• **Collected data**
=== Section Start ===
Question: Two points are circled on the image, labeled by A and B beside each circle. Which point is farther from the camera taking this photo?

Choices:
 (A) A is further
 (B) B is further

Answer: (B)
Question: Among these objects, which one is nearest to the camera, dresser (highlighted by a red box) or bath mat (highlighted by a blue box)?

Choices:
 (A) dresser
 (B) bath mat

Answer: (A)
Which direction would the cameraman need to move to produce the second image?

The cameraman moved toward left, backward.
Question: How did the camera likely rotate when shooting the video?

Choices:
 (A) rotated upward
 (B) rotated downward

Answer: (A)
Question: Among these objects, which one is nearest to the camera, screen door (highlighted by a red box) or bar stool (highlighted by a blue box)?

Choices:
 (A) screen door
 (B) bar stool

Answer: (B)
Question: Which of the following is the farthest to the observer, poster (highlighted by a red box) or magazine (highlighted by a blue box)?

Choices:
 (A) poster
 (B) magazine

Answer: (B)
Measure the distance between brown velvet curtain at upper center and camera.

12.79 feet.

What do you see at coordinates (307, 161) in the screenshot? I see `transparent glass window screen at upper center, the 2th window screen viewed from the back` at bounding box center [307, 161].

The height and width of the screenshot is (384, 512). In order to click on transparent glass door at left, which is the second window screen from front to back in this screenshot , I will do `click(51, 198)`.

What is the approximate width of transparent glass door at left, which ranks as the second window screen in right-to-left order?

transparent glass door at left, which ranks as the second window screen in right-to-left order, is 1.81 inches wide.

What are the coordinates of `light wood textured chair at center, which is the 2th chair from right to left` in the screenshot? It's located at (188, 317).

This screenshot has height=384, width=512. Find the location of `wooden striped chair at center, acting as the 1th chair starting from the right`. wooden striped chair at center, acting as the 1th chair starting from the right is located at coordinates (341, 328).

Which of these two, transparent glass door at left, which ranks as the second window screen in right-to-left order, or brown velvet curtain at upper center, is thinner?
=== Section End ===
• **Activity**
Copy out every one of the lines above word for word, from the first to the last.

• **Solution for this exercise**
Question: Two points are circled on the image, labeled by A and B beside each circle. Which point is farther from the camera taking this photo?

Choices:
 (A) A is further
 (B) B is further

Answer: (B)
Question: Among these objects, which one is nearest to the camera, dresser (highlighted by a red box) or bath mat (highlighted by a blue box)?

Choices:
 (A) dresser
 (B) bath mat

Answer: (A)
Which direction would the cameraman need to move to produce the second image?

The cameraman moved toward left, backward.
Question: How did the camera likely rotate when shooting the video?

Choices:
 (A) rotated upward
 (B) rotated downward

Answer: (A)
Question: Among these objects, which one is nearest to the camera, screen door (highlighted by a red box) or bar stool (highlighted by a blue box)?

Choices:
 (A) screen door
 (B) bar stool

Answer: (B)
Question: Which of the following is the farthest to the observer, poster (highlighted by a red box) or magazine (highlighted by a blue box)?

Choices:
 (A) poster
 (B) magazine

Answer: (B)
Measure the distance between brown velvet curtain at upper center and camera.

12.79 feet.

What do you see at coordinates (307, 161) in the screenshot? I see `transparent glass window screen at upper center, the 2th window screen viewed from the back` at bounding box center [307, 161].

The height and width of the screenshot is (384, 512). In order to click on transparent glass door at left, which is the second window screen from front to back in this screenshot , I will do `click(51, 198)`.

What is the approximate width of transparent glass door at left, which ranks as the second window screen in right-to-left order?

transparent glass door at left, which ranks as the second window screen in right-to-left order, is 1.81 inches wide.

What are the coordinates of `light wood textured chair at center, which is the 2th chair from right to left` in the screenshot? It's located at (188, 317).

This screenshot has height=384, width=512. Find the location of `wooden striped chair at center, acting as the 1th chair starting from the right`. wooden striped chair at center, acting as the 1th chair starting from the right is located at coordinates (341, 328).

Which of these two, transparent glass door at left, which ranks as the second window screen in right-to-left order, or brown velvet curtain at upper center, is thinner?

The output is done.